## Exercise
Select the lines of the records containing the word "purple" and list them.

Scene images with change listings

- Opening Delimiter -

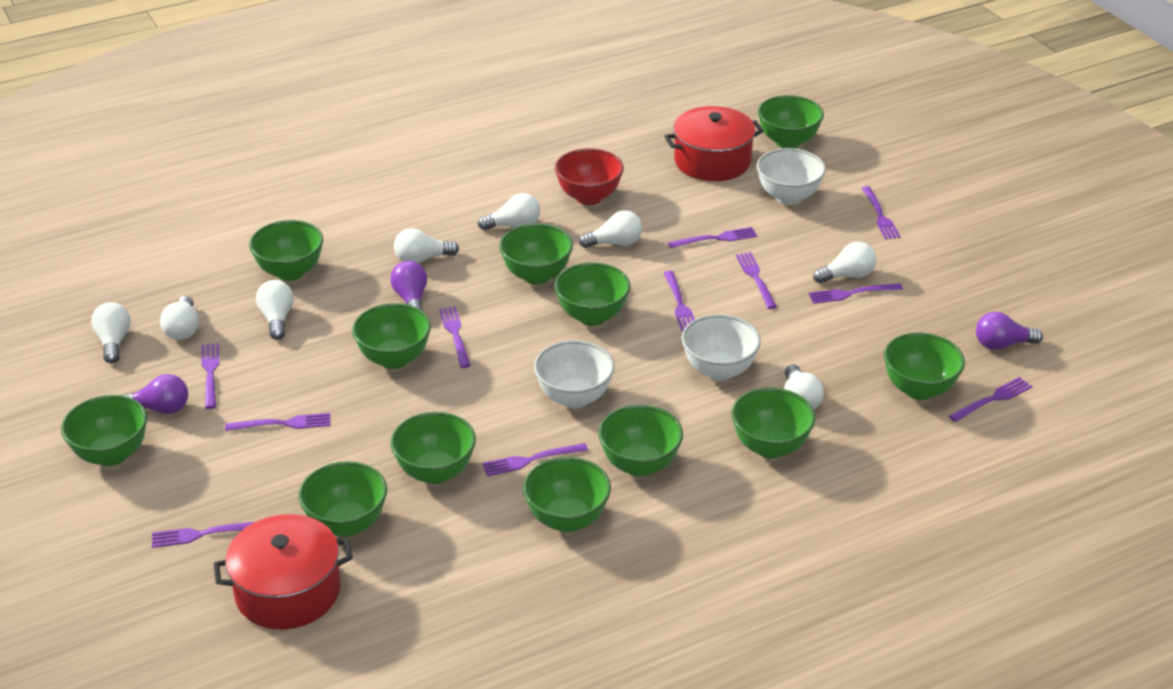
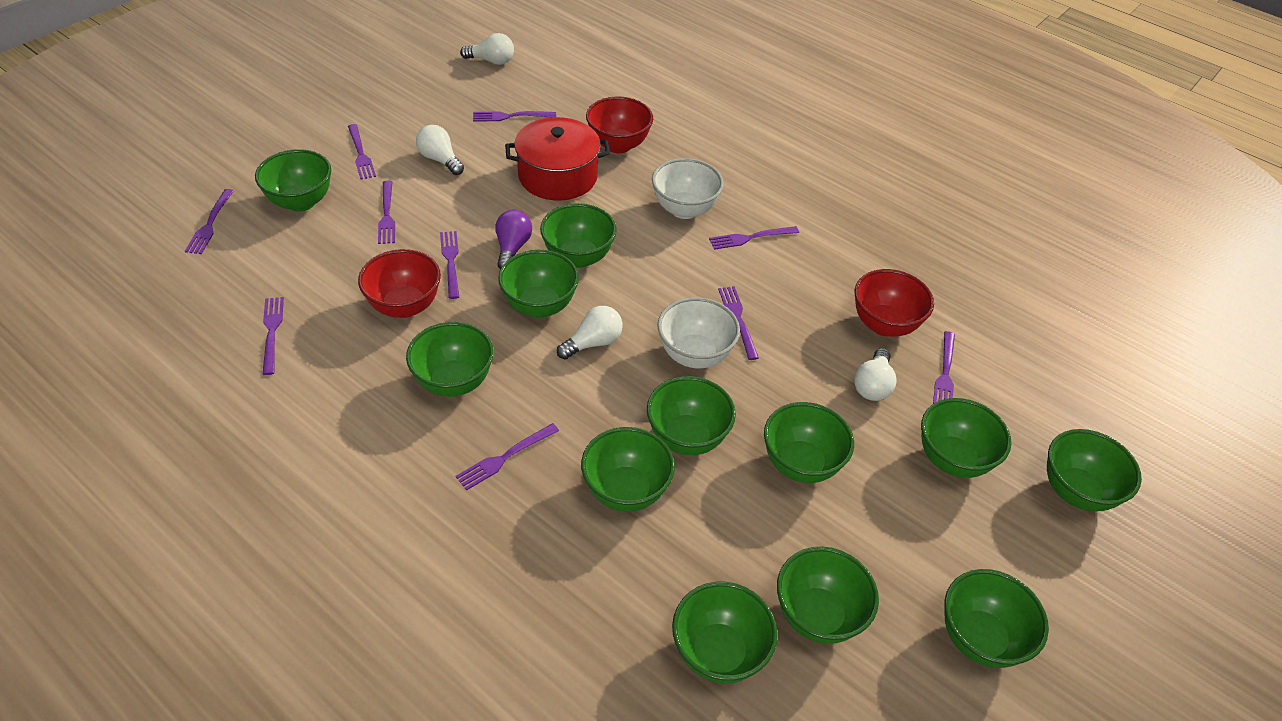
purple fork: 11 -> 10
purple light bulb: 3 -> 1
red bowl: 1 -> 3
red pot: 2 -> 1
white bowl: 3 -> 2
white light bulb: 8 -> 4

- Closing Delimiter -

## Reply
purple fork: 11 -> 10
purple light bulb: 3 -> 1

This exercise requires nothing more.